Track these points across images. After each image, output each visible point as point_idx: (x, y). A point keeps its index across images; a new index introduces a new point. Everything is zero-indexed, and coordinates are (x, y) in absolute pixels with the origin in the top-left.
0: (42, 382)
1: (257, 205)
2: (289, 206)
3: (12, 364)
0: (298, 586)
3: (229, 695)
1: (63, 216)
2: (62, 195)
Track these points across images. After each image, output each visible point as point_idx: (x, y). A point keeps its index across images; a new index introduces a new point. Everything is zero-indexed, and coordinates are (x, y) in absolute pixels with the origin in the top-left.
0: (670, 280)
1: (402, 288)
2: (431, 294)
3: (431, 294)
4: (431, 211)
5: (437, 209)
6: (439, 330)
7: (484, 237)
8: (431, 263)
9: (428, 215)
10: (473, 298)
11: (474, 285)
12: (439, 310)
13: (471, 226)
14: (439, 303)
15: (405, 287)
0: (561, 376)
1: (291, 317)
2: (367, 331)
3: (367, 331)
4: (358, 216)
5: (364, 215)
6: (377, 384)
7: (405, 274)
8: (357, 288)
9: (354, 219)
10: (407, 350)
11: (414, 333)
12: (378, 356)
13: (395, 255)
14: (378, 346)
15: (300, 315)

········

[Exercise requirements]: Rewrite the entire listing above, replacing "absolute pixels" with "pixel units" and leaving all other text unchanged.

[Task result]:
Track these points across images. After each image, output each visible point as point_idx: (x, y). A point keeps its index across images; a new index introduces a new point. Everything is zero-indexed, and coordinates are (x, y) in pixel units with the origin in the top-left.
0: (42, 382)
1: (257, 205)
2: (289, 206)
3: (12, 364)
0: (298, 586)
3: (229, 695)
1: (63, 216)
2: (62, 195)
Track these points across images. After each image, output each visible point as point_idx: (x, y). A point keeps its index across images; a new index introduces a new point. Everything is zero-indexed, and coordinates are (x, y) in pixel units with the origin in the top-left.
0: (670, 280)
1: (402, 288)
2: (431, 294)
3: (431, 294)
4: (431, 211)
5: (437, 209)
6: (439, 330)
7: (484, 237)
8: (431, 263)
9: (428, 215)
10: (473, 298)
11: (474, 285)
12: (439, 310)
13: (471, 226)
14: (439, 303)
15: (405, 287)
0: (561, 376)
1: (291, 317)
2: (367, 331)
3: (367, 331)
4: (358, 216)
5: (364, 215)
6: (377, 384)
7: (405, 274)
8: (357, 288)
9: (354, 219)
10: (407, 350)
11: (414, 333)
12: (378, 356)
13: (395, 255)
14: (378, 346)
15: (300, 315)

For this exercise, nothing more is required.